### Available data

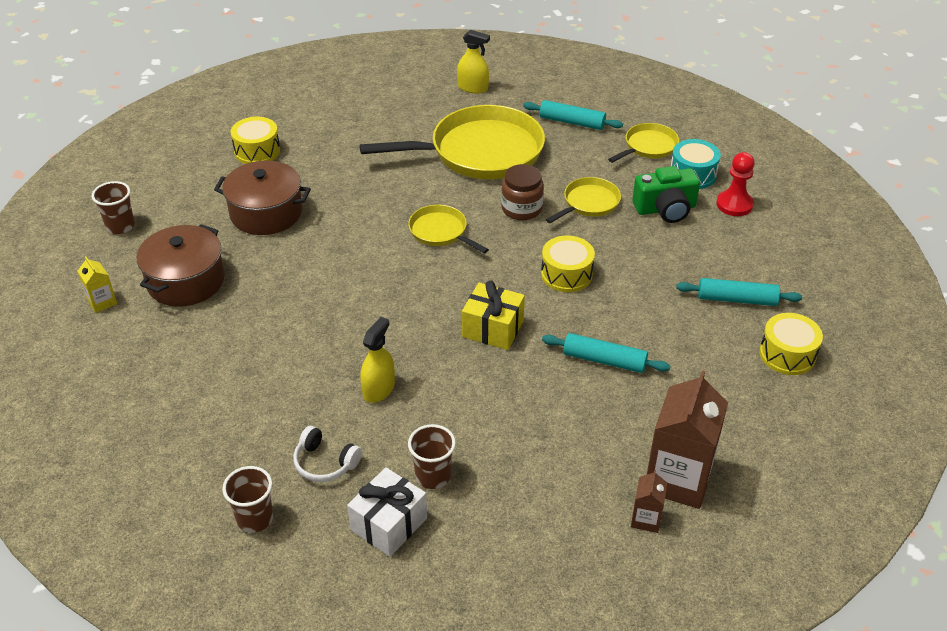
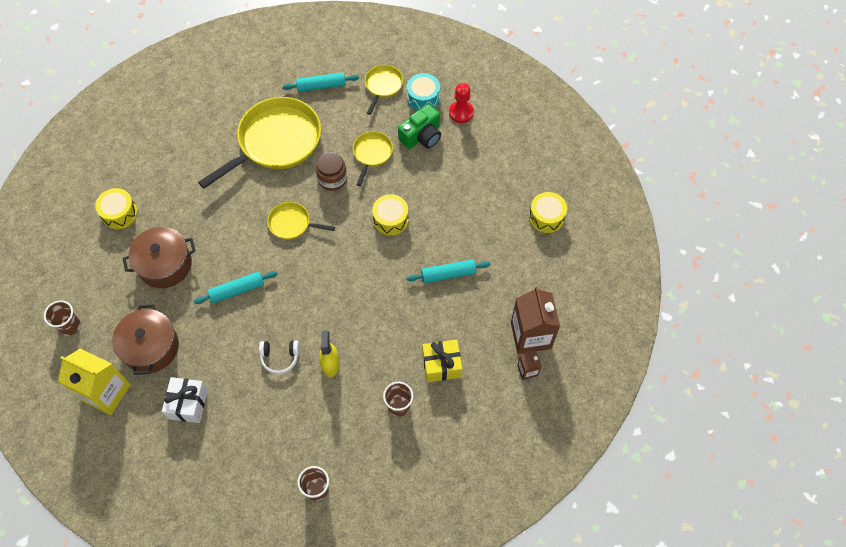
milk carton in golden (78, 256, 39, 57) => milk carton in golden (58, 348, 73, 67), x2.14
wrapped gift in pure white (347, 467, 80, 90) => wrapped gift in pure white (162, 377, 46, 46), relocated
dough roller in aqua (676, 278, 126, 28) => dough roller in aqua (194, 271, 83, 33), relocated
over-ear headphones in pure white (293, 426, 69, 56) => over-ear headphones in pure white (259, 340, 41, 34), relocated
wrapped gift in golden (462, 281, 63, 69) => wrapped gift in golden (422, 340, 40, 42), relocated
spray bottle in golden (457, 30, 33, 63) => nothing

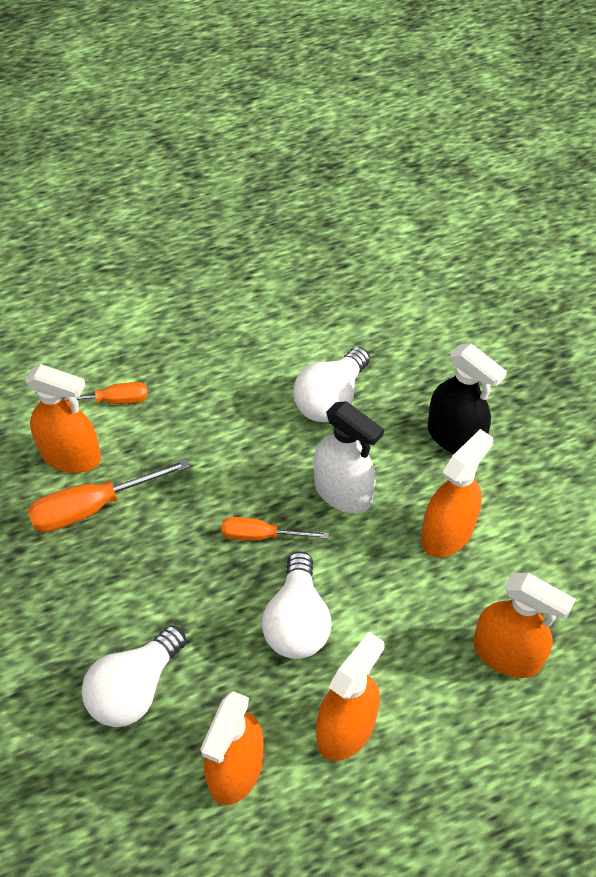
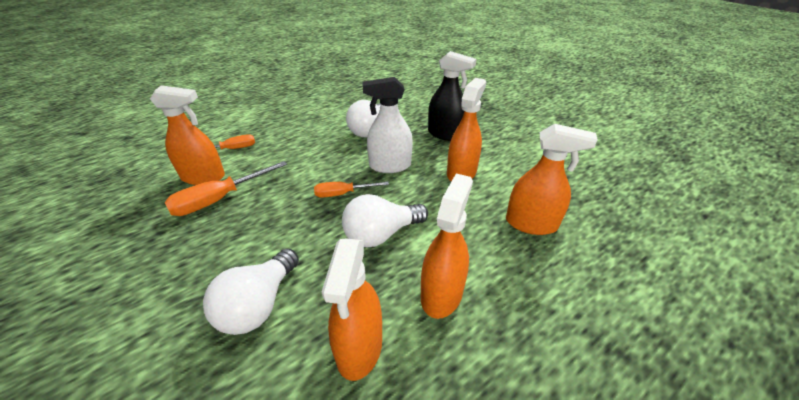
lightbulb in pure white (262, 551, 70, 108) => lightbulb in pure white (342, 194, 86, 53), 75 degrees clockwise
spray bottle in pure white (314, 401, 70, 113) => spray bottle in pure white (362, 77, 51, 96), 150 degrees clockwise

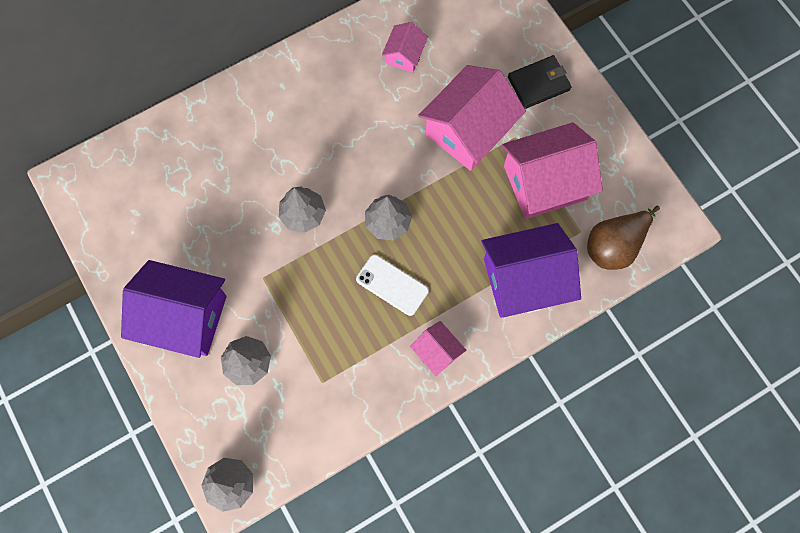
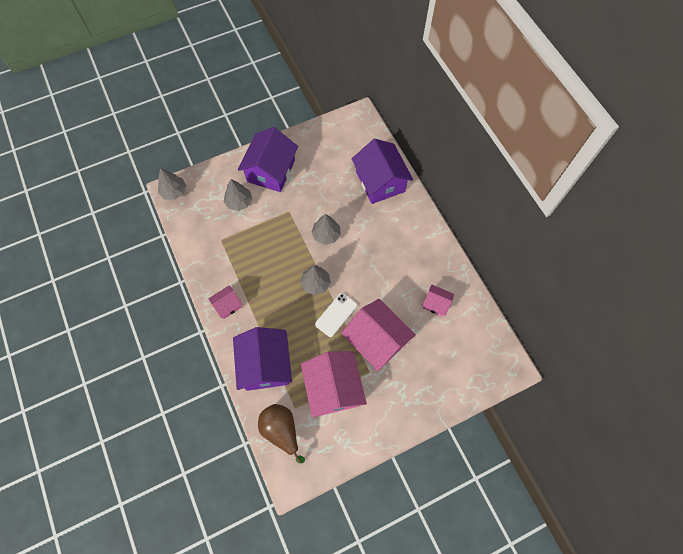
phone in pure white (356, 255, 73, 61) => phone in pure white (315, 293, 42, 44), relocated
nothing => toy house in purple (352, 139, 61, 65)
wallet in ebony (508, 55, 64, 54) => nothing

### Directions
Every line where "degrees" appears must be returned from the listing above.

### Answer area
lightbulb in pure white (262, 551, 70, 108) => lightbulb in pure white (342, 194, 86, 53), 75 degrees clockwise
spray bottle in pure white (314, 401, 70, 113) => spray bottle in pure white (362, 77, 51, 96), 150 degrees clockwise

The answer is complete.